▸ **Work order**:
Include the line containing "(766, 292) = (403, 209): purple" and all lines before it, repeated exactly from the listing below, without pictures.

▸ **Entries provided**:

□ □ □ □ □ □ □

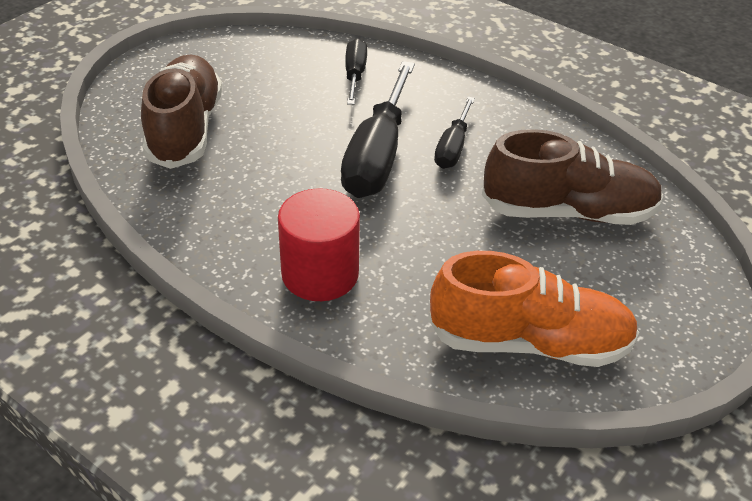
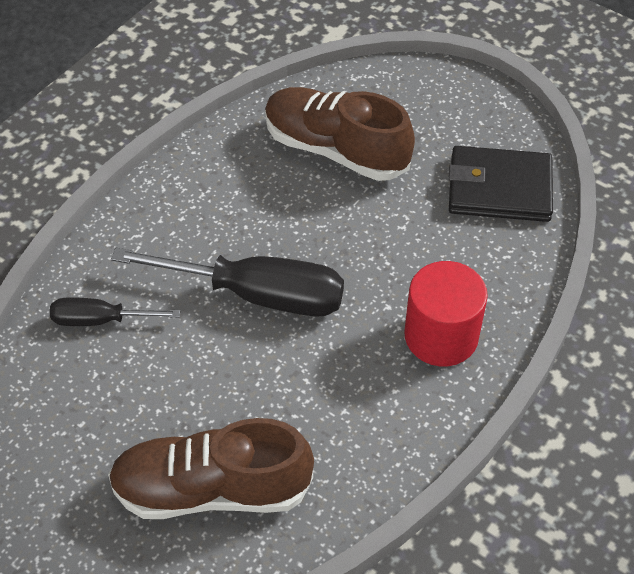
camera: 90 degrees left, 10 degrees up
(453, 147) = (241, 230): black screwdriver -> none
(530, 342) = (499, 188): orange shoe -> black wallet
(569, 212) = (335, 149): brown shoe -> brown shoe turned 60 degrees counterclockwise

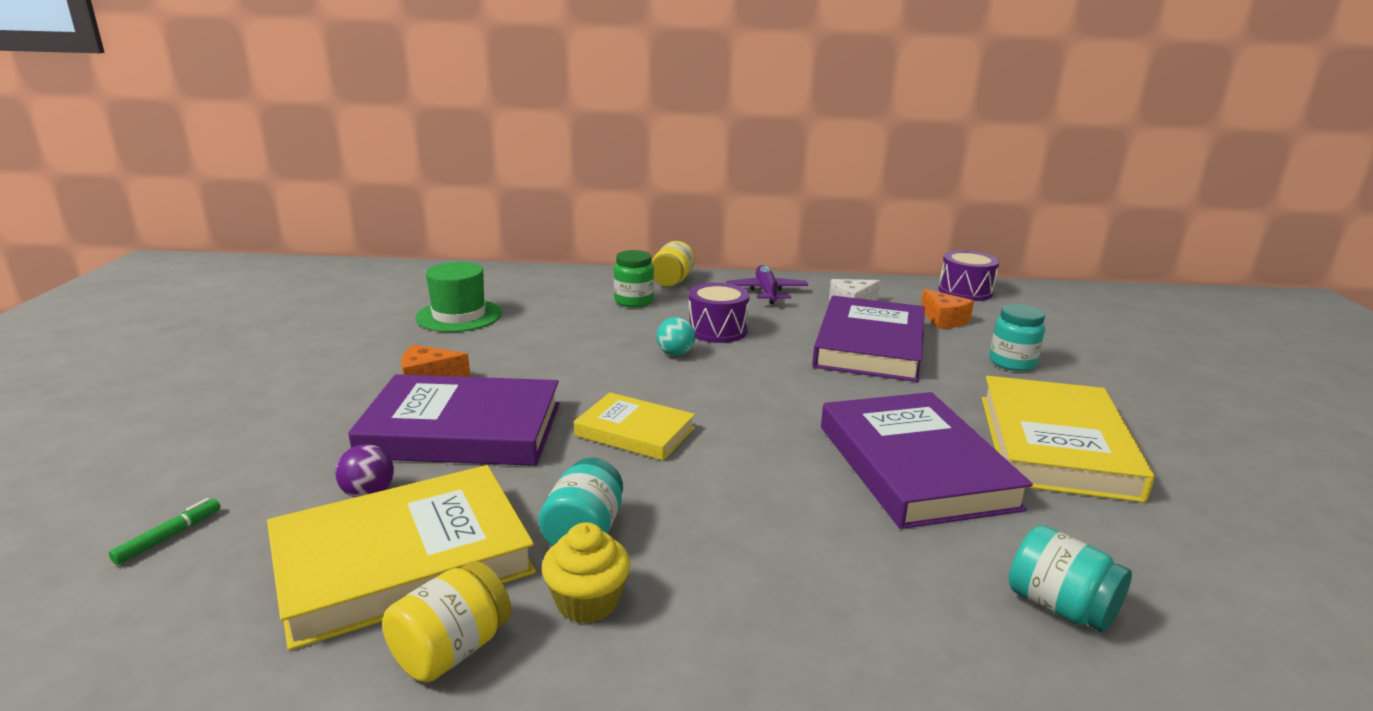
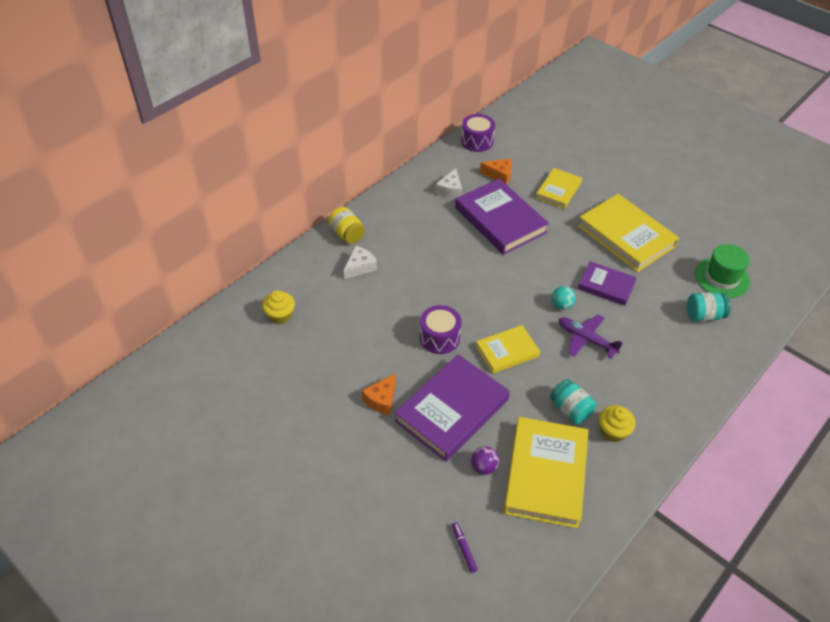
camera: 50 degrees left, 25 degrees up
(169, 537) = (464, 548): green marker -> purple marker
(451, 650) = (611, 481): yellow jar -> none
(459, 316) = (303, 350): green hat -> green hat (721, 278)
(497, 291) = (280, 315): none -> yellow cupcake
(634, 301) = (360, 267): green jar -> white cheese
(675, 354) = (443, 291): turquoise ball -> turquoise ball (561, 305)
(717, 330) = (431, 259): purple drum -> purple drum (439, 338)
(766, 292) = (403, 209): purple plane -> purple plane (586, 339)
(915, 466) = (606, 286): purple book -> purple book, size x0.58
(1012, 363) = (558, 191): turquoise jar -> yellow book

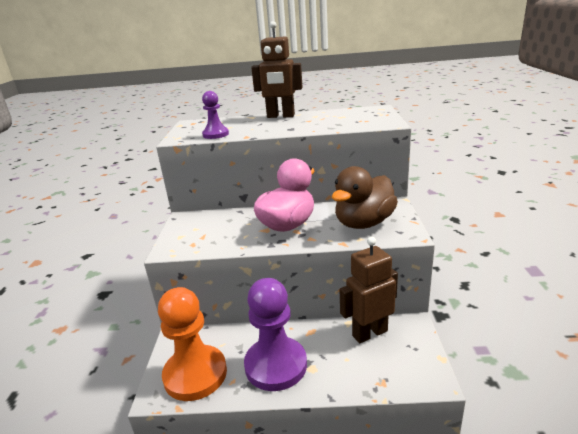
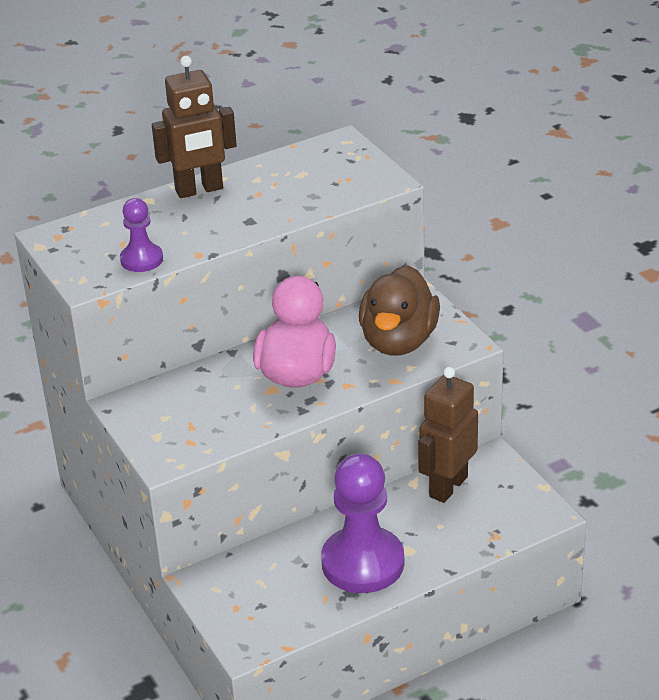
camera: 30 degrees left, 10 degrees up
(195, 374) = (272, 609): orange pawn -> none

□ □ □ □ □ □ □

▸ **Written reply**:
camera: 90 degrees left, 10 degrees up
(453, 147) = (241, 230): black screwdriver -> none
(530, 342) = (499, 188): orange shoe -> black wallet
(569, 212) = (335, 149): brown shoe -> brown shoe turned 60 degrees counterclockwise

camera: 50 degrees left, 25 degrees up
(169, 537) = (464, 548): green marker -> purple marker
(451, 650) = (611, 481): yellow jar -> none
(459, 316) = (303, 350): green hat -> green hat (721, 278)
(497, 291) = (280, 315): none -> yellow cupcake
(634, 301) = (360, 267): green jar -> white cheese
(675, 354) = (443, 291): turquoise ball -> turquoise ball (561, 305)
(717, 330) = (431, 259): purple drum -> purple drum (439, 338)
(766, 292) = (403, 209): purple plane -> purple plane (586, 339)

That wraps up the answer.